**Exercise description:** Print the entries in full, word for word, but not the pictures.

(Stepwise shape edit descriptions)
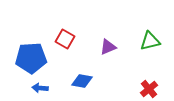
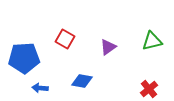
green triangle: moved 2 px right
purple triangle: rotated 12 degrees counterclockwise
blue pentagon: moved 7 px left
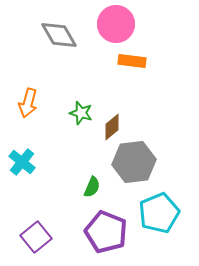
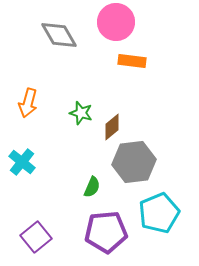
pink circle: moved 2 px up
purple pentagon: rotated 27 degrees counterclockwise
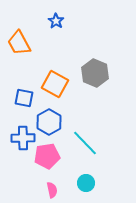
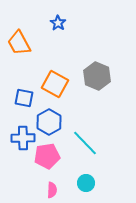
blue star: moved 2 px right, 2 px down
gray hexagon: moved 2 px right, 3 px down
pink semicircle: rotated 14 degrees clockwise
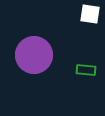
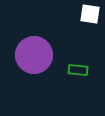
green rectangle: moved 8 px left
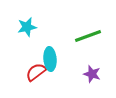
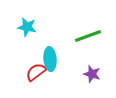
cyan star: rotated 24 degrees clockwise
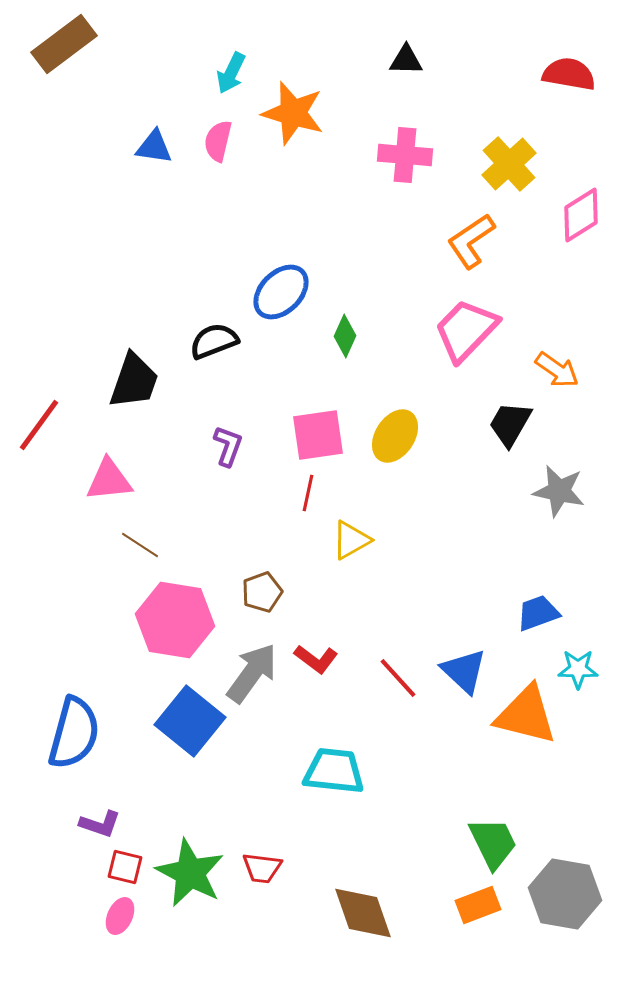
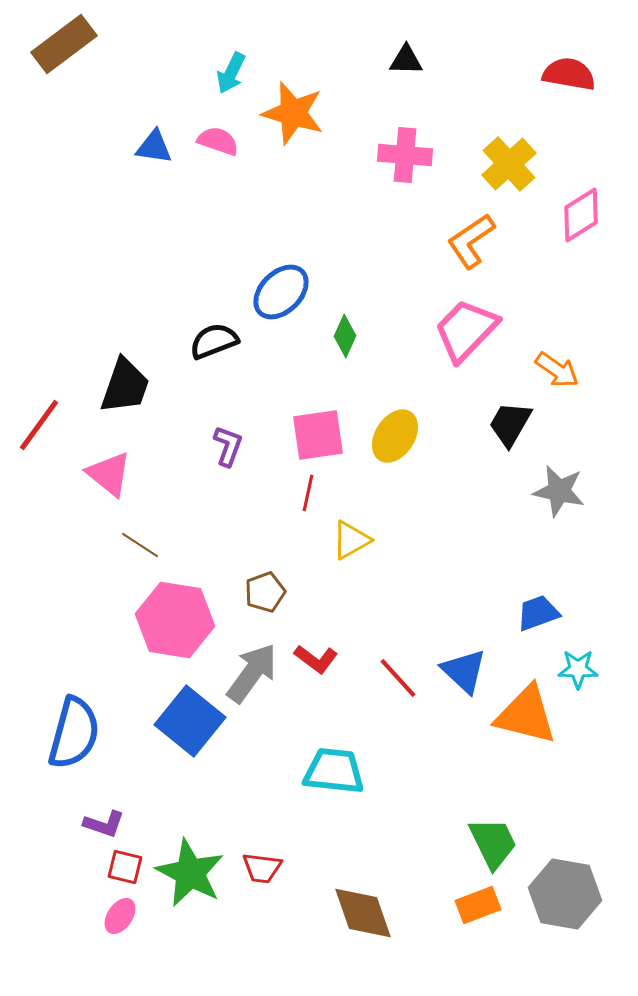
pink semicircle at (218, 141): rotated 96 degrees clockwise
black trapezoid at (134, 381): moved 9 px left, 5 px down
pink triangle at (109, 480): moved 6 px up; rotated 45 degrees clockwise
brown pentagon at (262, 592): moved 3 px right
purple L-shape at (100, 824): moved 4 px right
pink ellipse at (120, 916): rotated 9 degrees clockwise
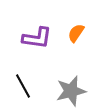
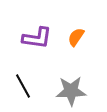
orange semicircle: moved 4 px down
gray star: rotated 12 degrees clockwise
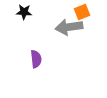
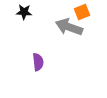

**Answer for this exercise:**
green triangle: moved 2 px right
purple triangle: rotated 12 degrees counterclockwise
blue pentagon: moved 7 px left
pink circle: moved 2 px up
purple pentagon: rotated 27 degrees counterclockwise
blue star: moved 2 px right, 2 px down
gray hexagon: moved 2 px right, 3 px down
pink semicircle: rotated 14 degrees clockwise
green rectangle: moved 8 px left
cyan star: rotated 24 degrees clockwise
pink semicircle at (218, 141): rotated 96 degrees clockwise
black trapezoid at (134, 381): moved 9 px left, 5 px down
pink triangle at (109, 480): moved 6 px up; rotated 45 degrees clockwise
brown pentagon at (262, 592): moved 3 px right
purple L-shape at (100, 824): moved 4 px right
pink ellipse at (120, 916): rotated 9 degrees clockwise
orange semicircle: moved 4 px down
gray star: rotated 12 degrees clockwise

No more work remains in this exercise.